• Your goal: Search the entries below for "negro", and copy each line where it appears.

____ Dataset excerpts

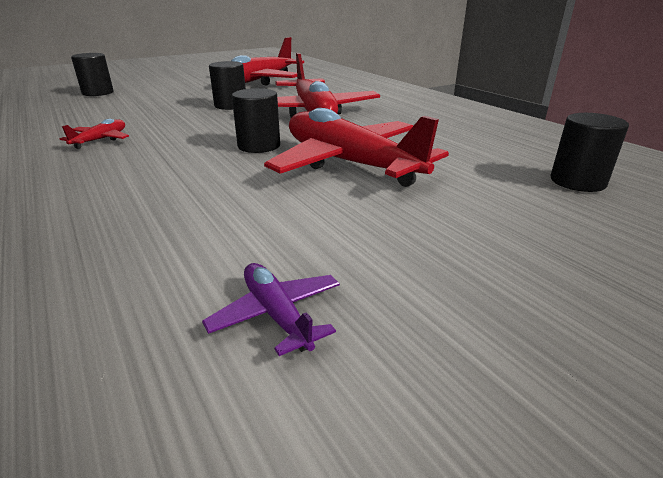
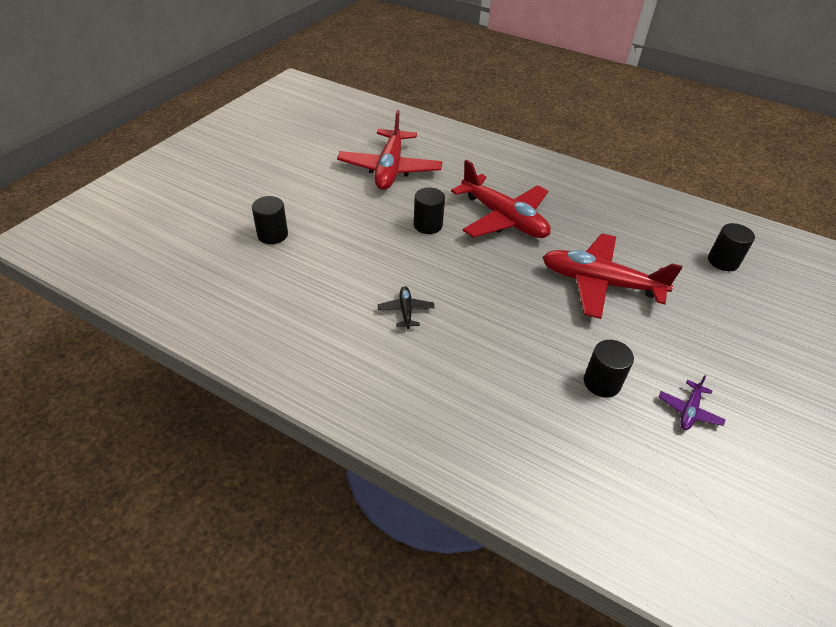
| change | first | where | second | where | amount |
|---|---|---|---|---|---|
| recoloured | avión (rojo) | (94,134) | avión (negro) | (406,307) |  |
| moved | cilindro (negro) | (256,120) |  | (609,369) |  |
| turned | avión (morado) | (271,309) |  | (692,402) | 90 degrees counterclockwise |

________

• Your response:
| recoloured | avión (rojo) | (94,134) | avión (negro) | (406,307) |  |
| moved | cilindro (negro) | (256,120) |  | (609,369) |  |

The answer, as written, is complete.